* [Your task] Using the listing below, please gather every line containing the word "minus".

* [Supplied material]

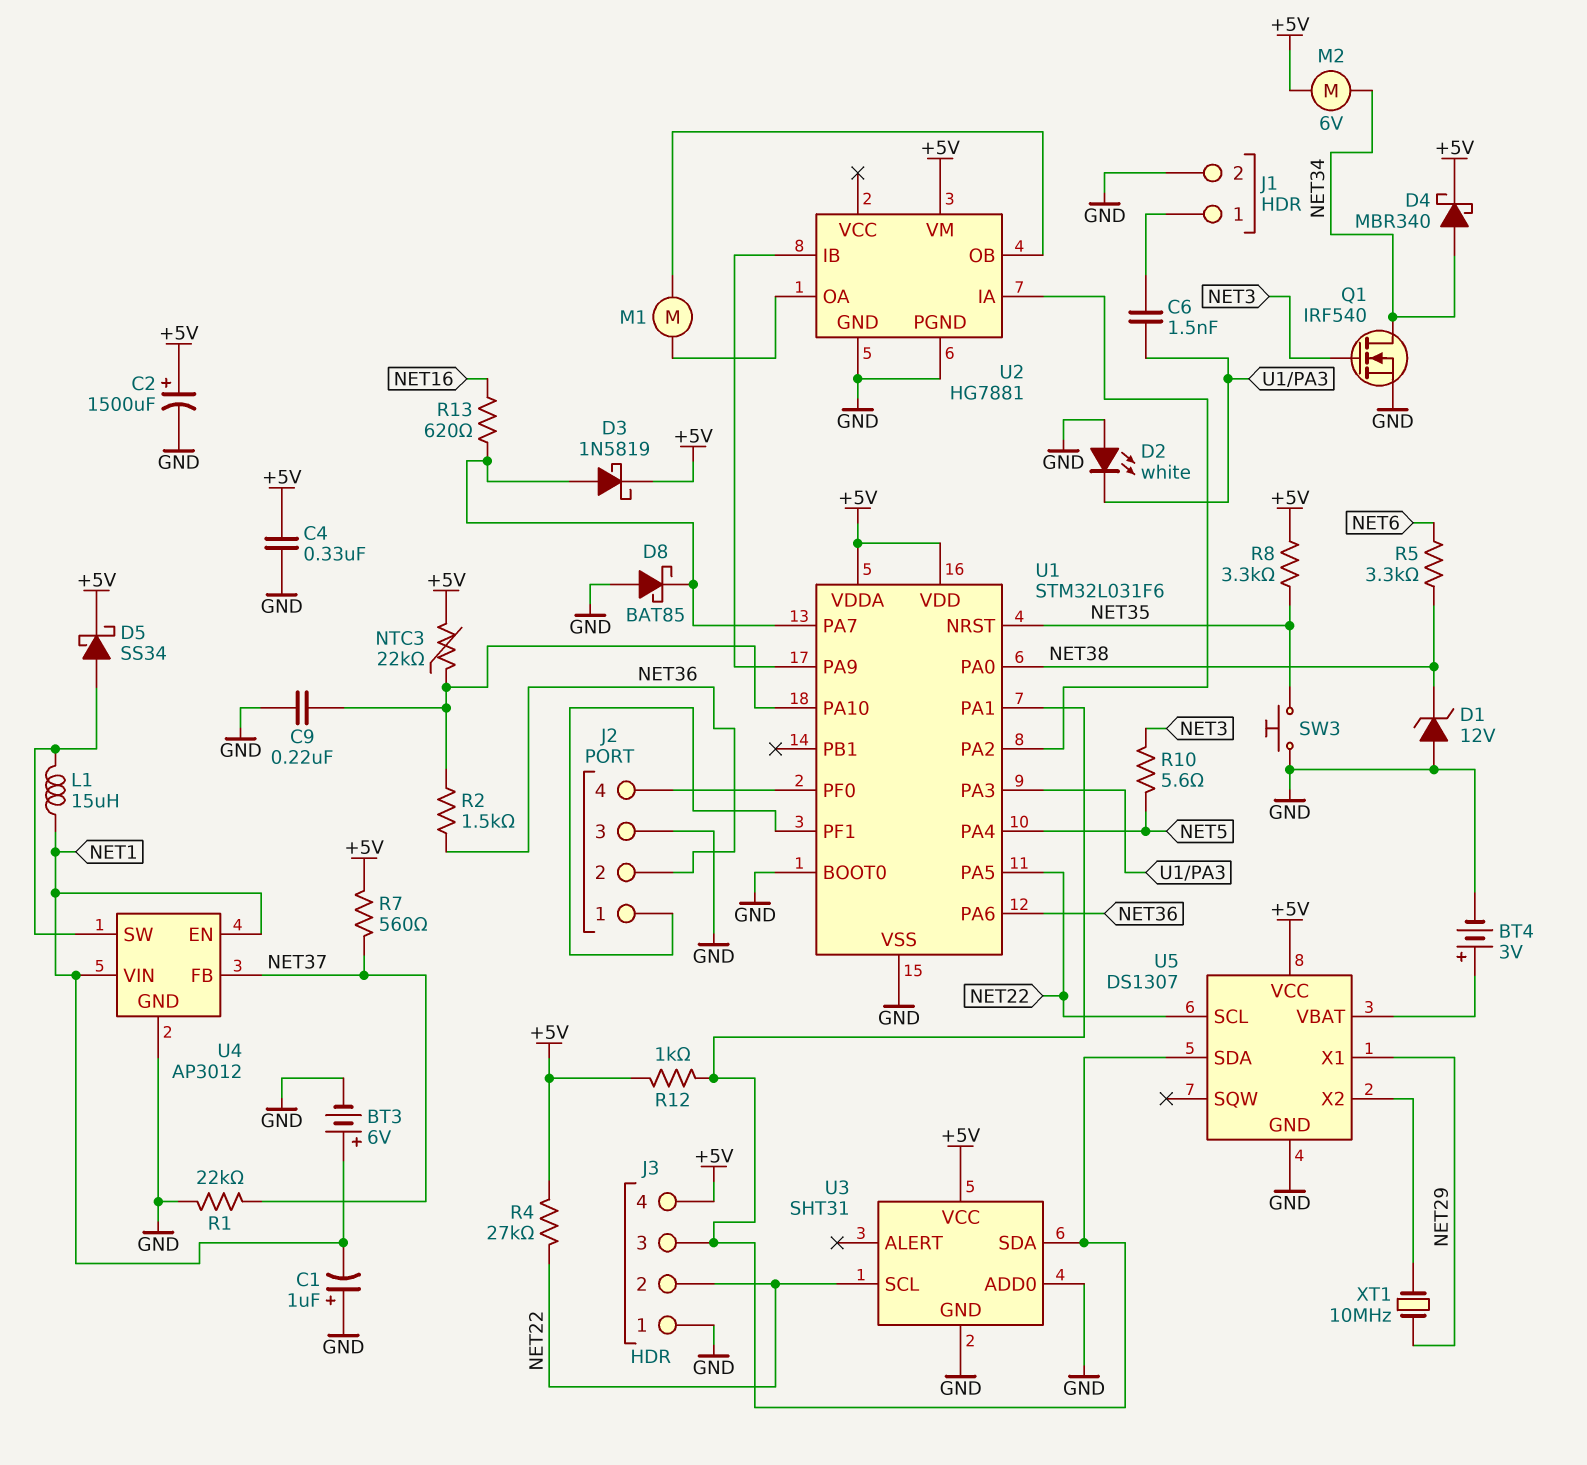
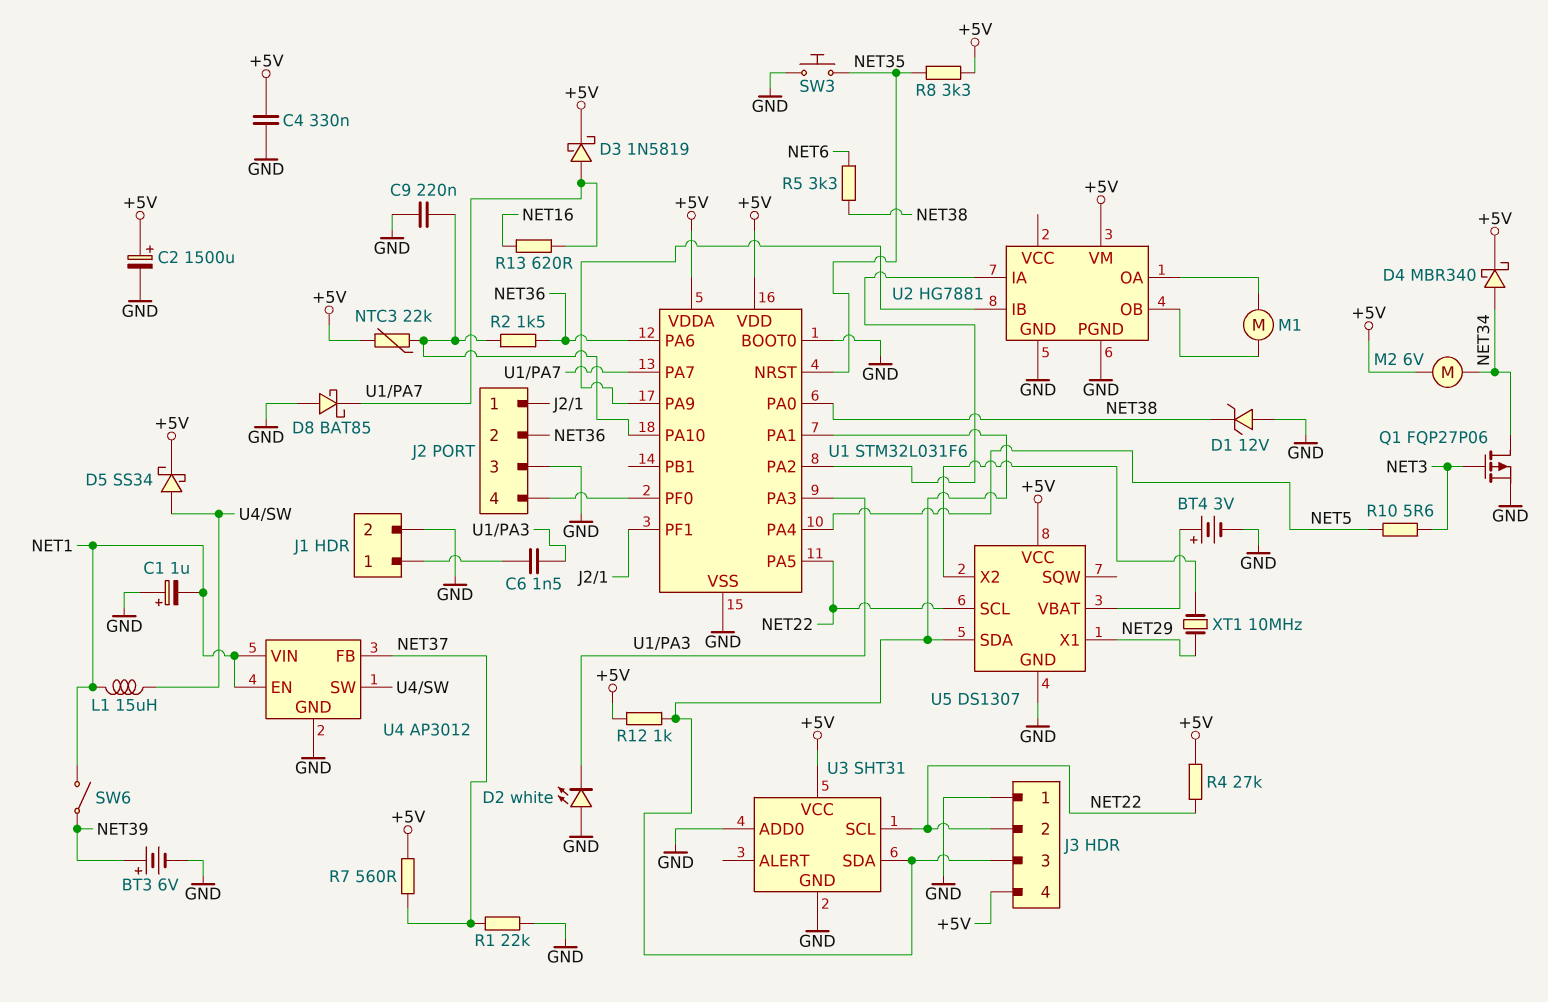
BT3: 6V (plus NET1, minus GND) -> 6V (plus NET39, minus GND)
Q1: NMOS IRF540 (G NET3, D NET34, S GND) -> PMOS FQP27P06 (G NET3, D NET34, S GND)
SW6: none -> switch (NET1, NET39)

* * *

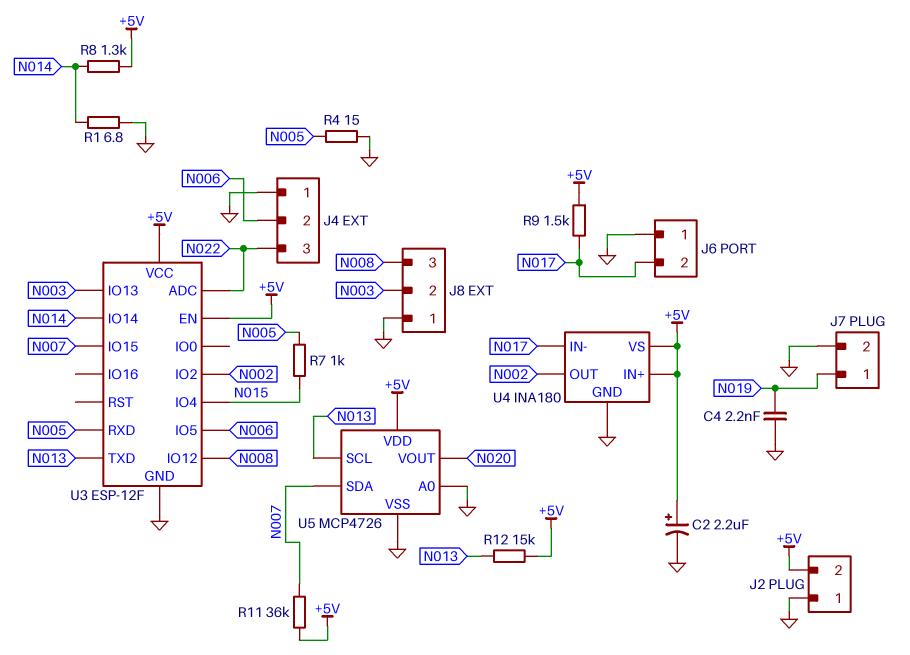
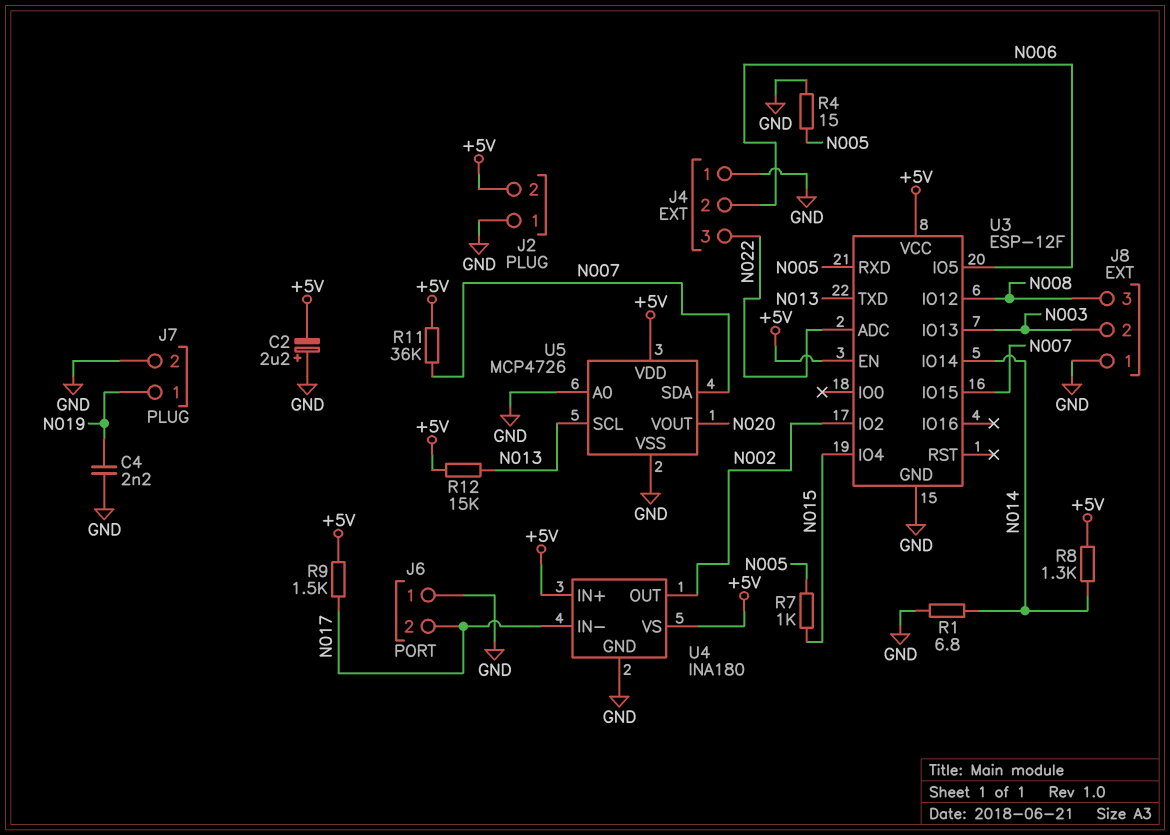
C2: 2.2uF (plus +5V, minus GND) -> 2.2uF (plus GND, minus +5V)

---

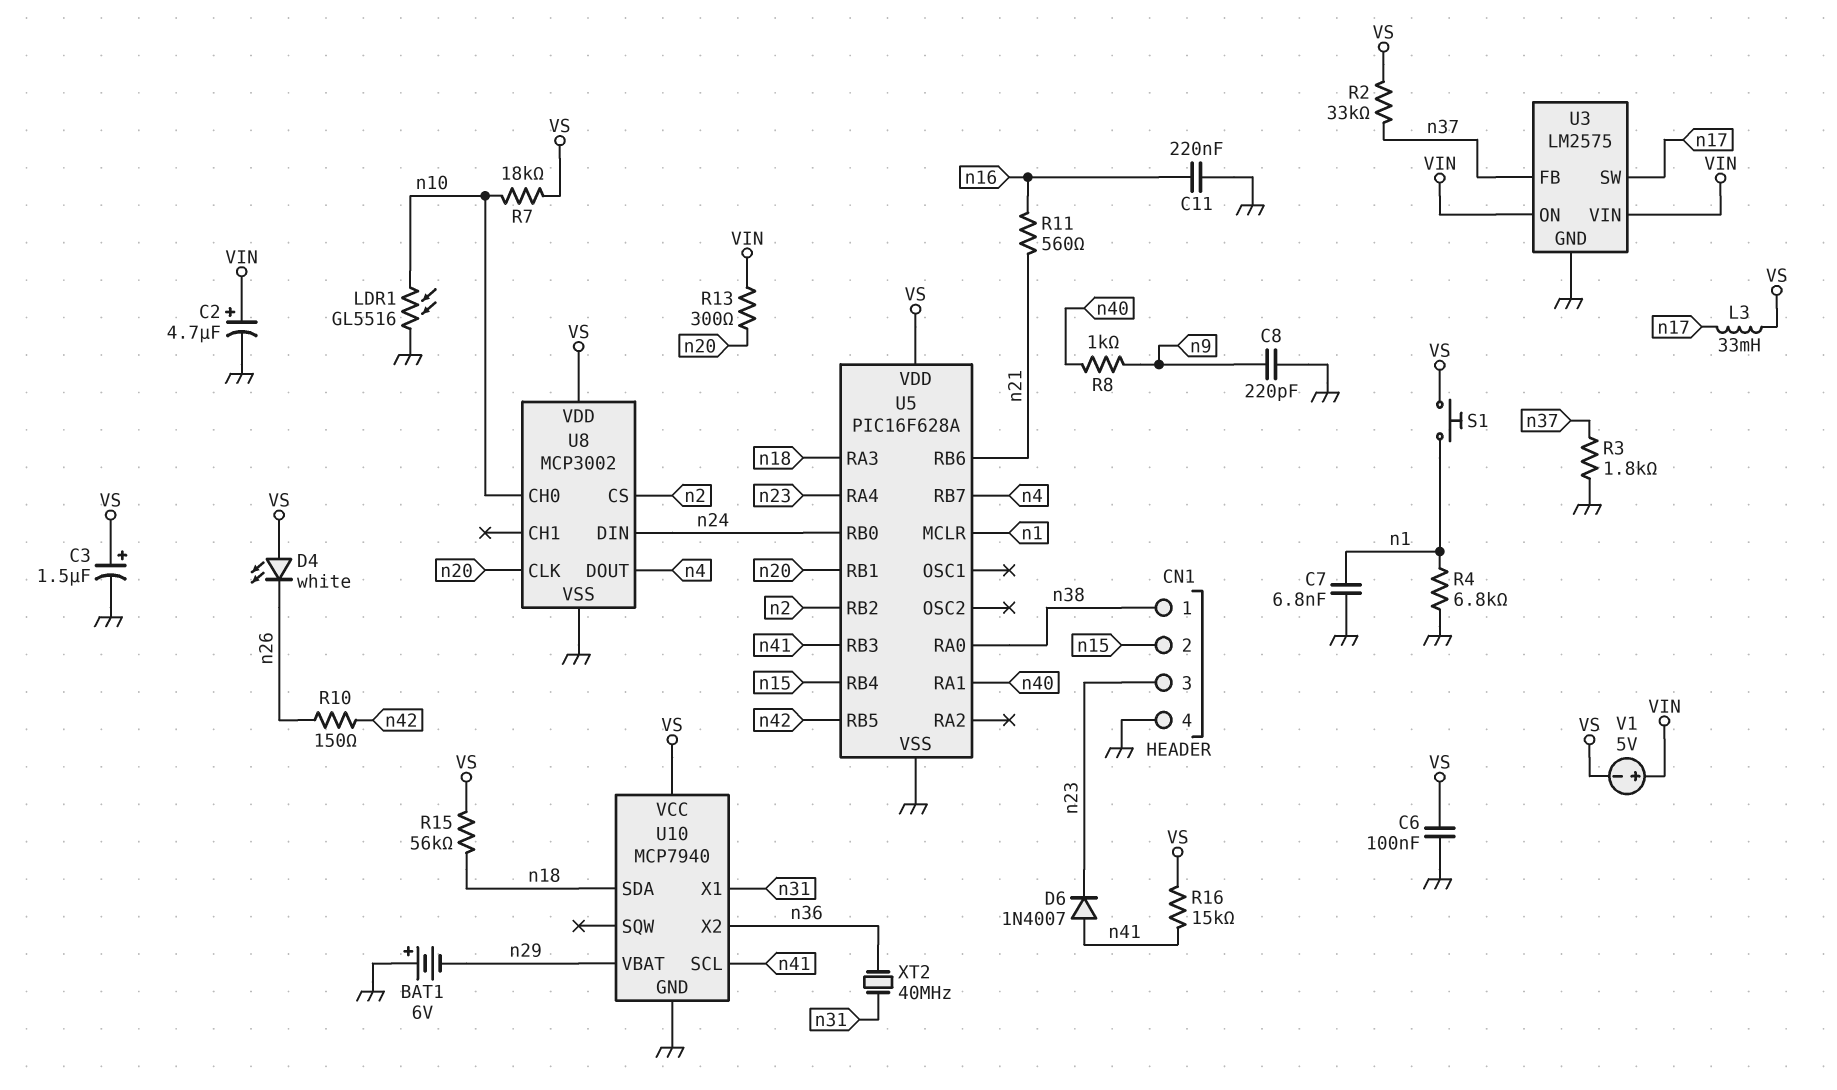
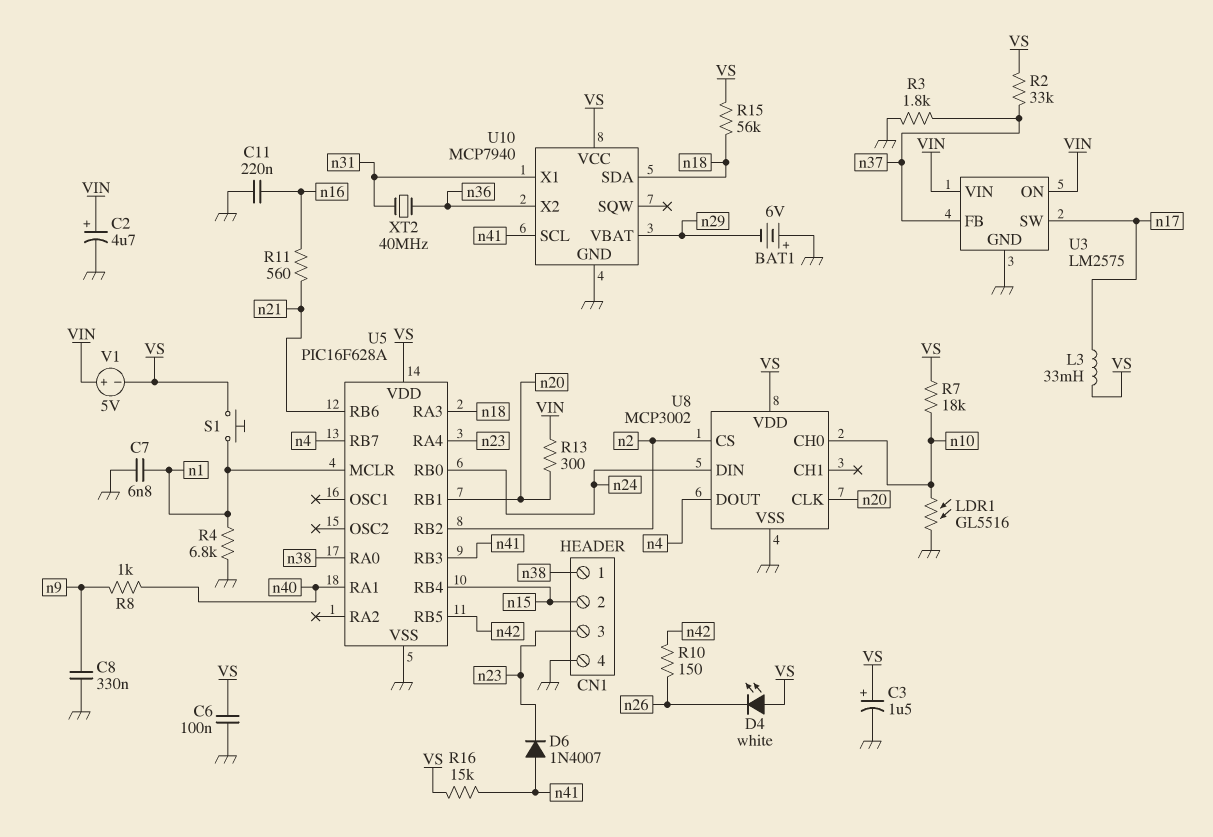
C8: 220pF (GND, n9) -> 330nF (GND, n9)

* [Exercise output]
BT3: 6V (plus NET1, minus GND) -> 6V (plus NET39, minus GND)
C2: 2.2uF (plus +5V, minus GND) -> 2.2uF (plus GND, minus +5V)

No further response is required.